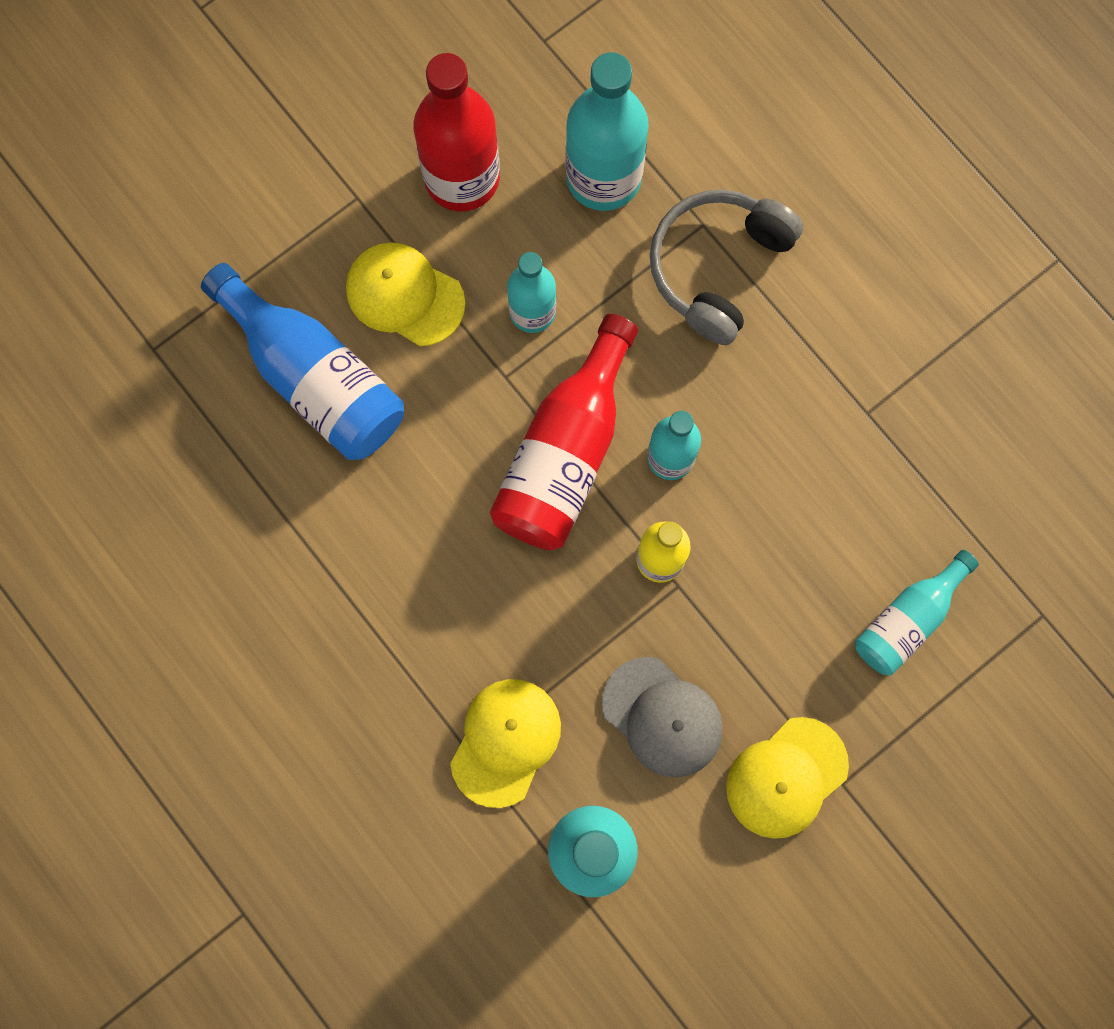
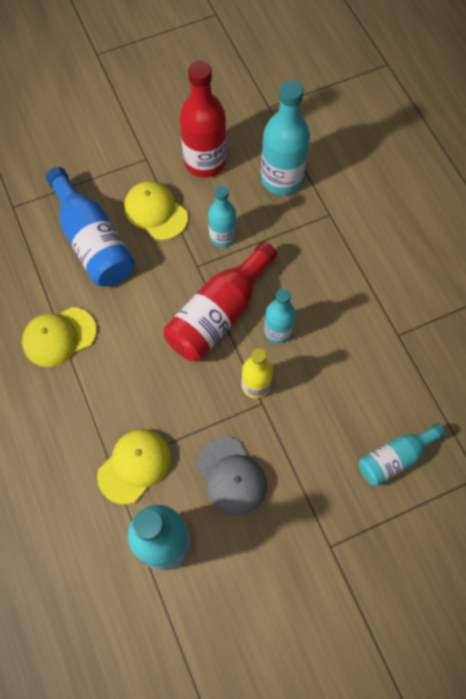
camera: 15 degrees right, 10 degrees down
(718, 267) = (332, 238): grey headphones -> none
(786, 777) = (297, 533): yellow cap -> yellow cap (59, 337)

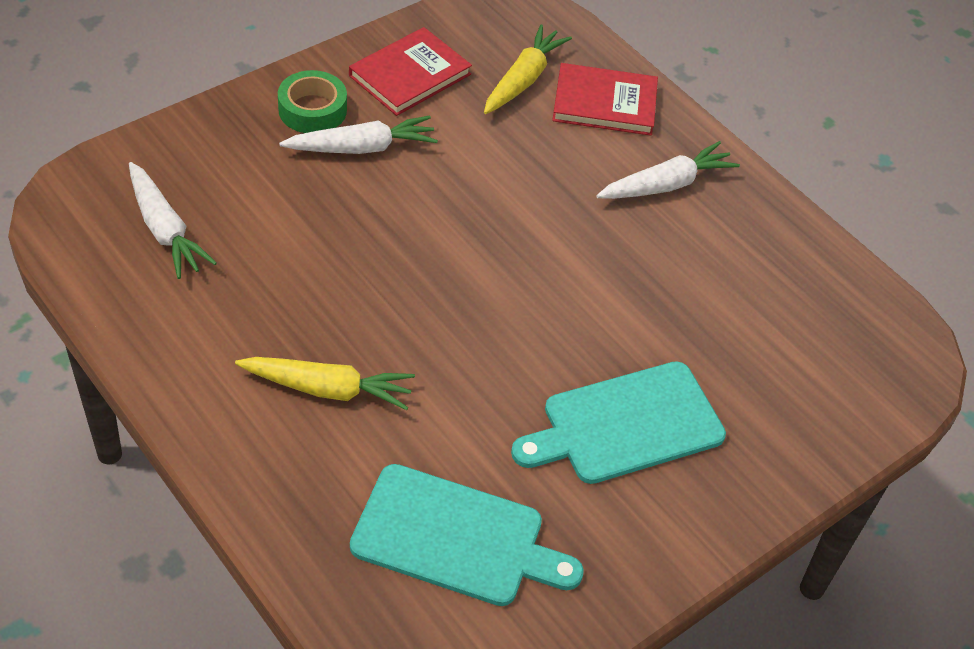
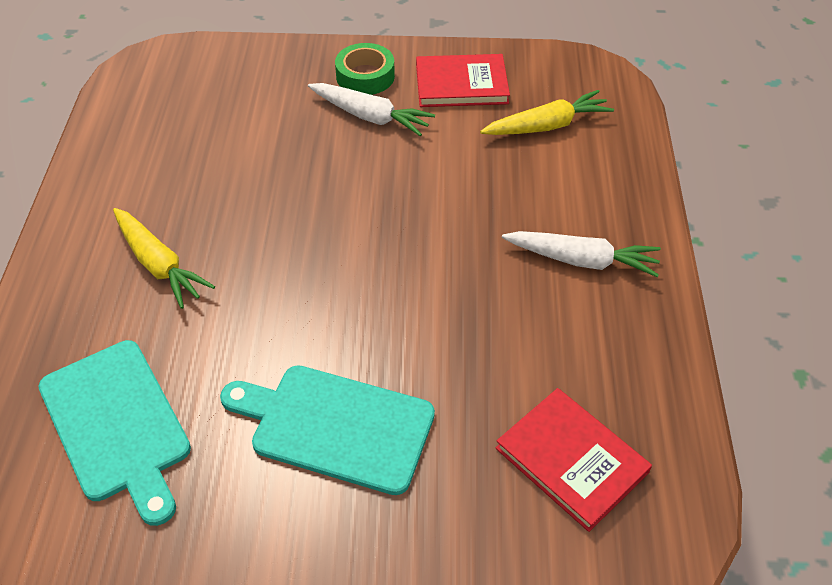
camera: 45 degrees right, 0 degrees up
(165, 230) = (183, 106): white carrot -> none
(604, 103) = (596, 173): red book -> red book (571, 460)

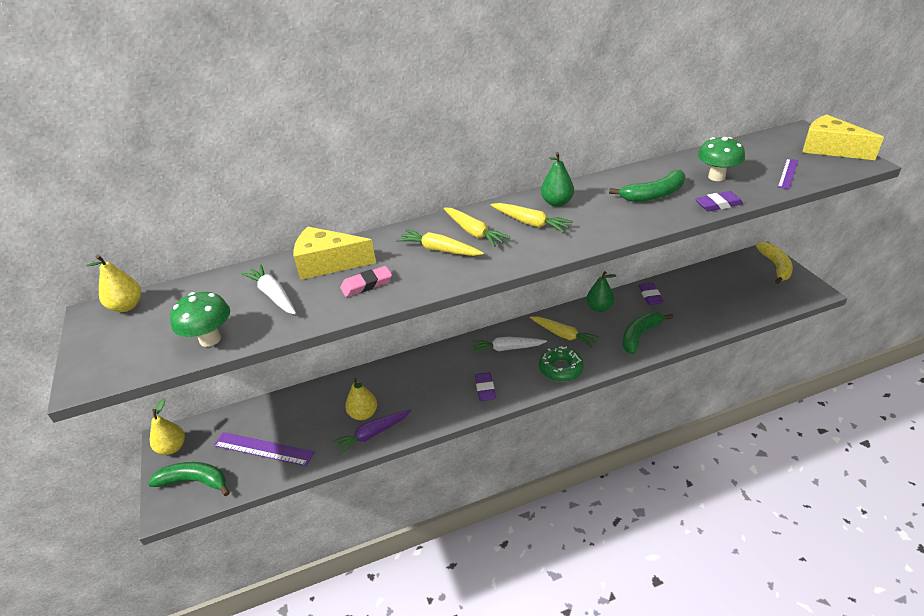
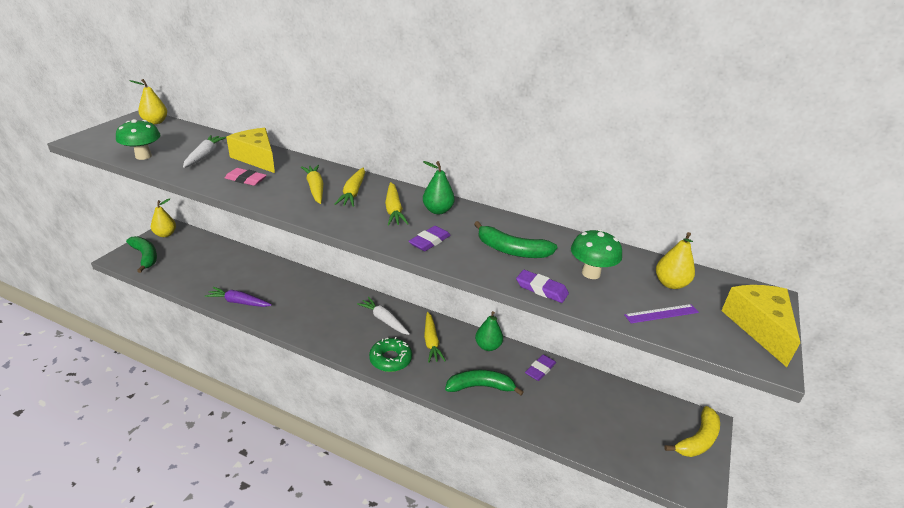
camera: 40 degrees right, 5 degrees down
(263, 449) = (190, 266): purple ruler -> none
(363, 414) = (254, 288): yellow pear -> yellow pear (670, 284)
(485, 389) = (330, 330): purple eraser -> purple eraser (429, 241)

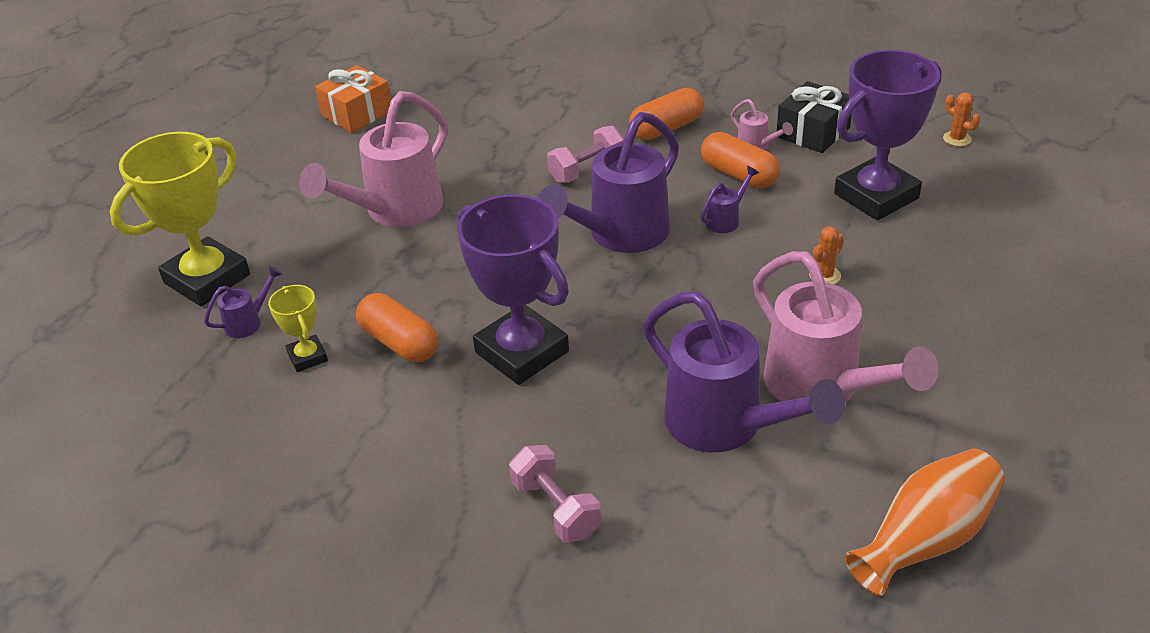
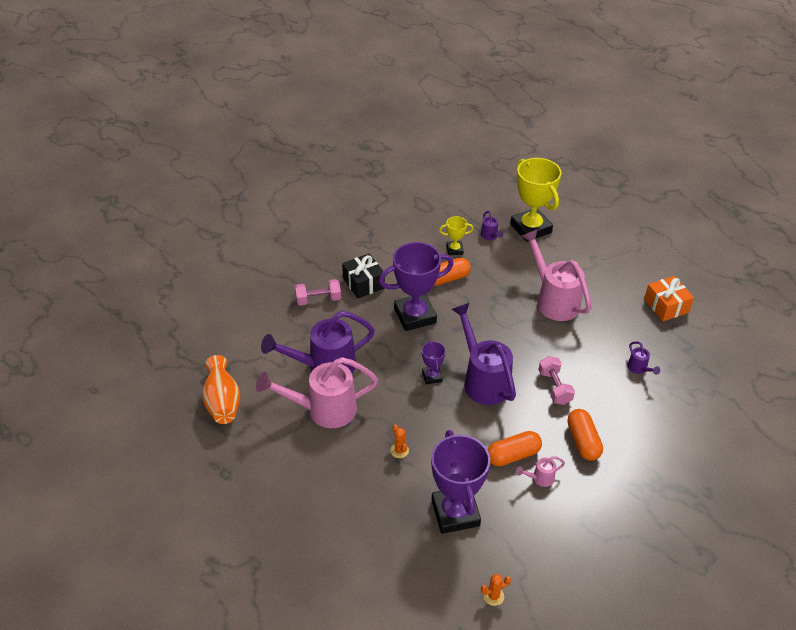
camera: 110 degrees right, 5 degrees up
(652, 288) = (432, 376): none -> purple trophy
(726, 219) = (472, 430): purple watering can -> purple watering can (639, 369)
(813, 132) = (541, 516): black gift -> black gift (363, 283)

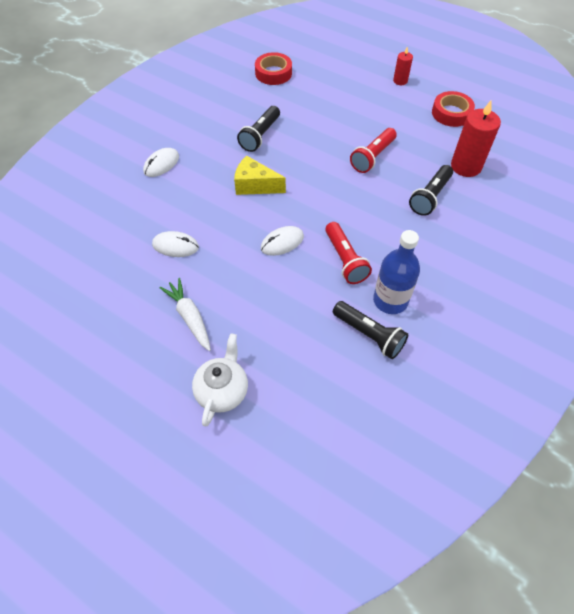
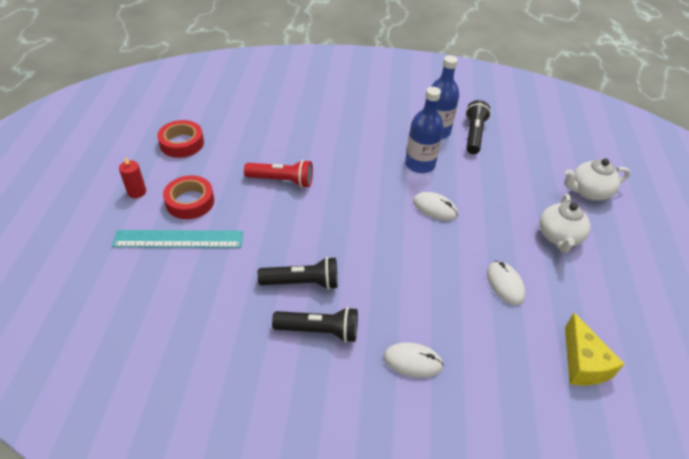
camera: 120 degrees left, 10 degrees down
(190, 317) = (559, 237): white carrot -> white teapot
(255, 185) = (382, 255): yellow cheese -> yellow cheese (582, 363)
(273, 73) = (166, 320): red tape -> red tape (190, 201)
(338, 90) = (178, 239): none -> turquoise ruler
(345, 260) = (420, 164): red flashlight -> blue bottle
(430, 197) = (311, 134): black flashlight -> black flashlight (319, 331)
(466, 166) = (258, 121): red candle -> none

|---|

WORK INSTRUCTION
In the listing above, find the line containing "(485, 389) = (330, 330): purple" and the line containing "(190, 317) = (559, 237): white", then output those two lines and everything between them exactly as written, without the images.

RESPONSE FOR THIS EXERCISE
(485, 389) = (330, 330): purple eraser -> purple eraser (429, 241)

camera: 110 degrees right, 5 degrees up
(652, 288) = (432, 376): none -> purple trophy
(726, 219) = (472, 430): purple watering can -> purple watering can (639, 369)
(813, 132) = (541, 516): black gift -> black gift (363, 283)

camera: 120 degrees left, 10 degrees down
(190, 317) = (559, 237): white carrot -> white teapot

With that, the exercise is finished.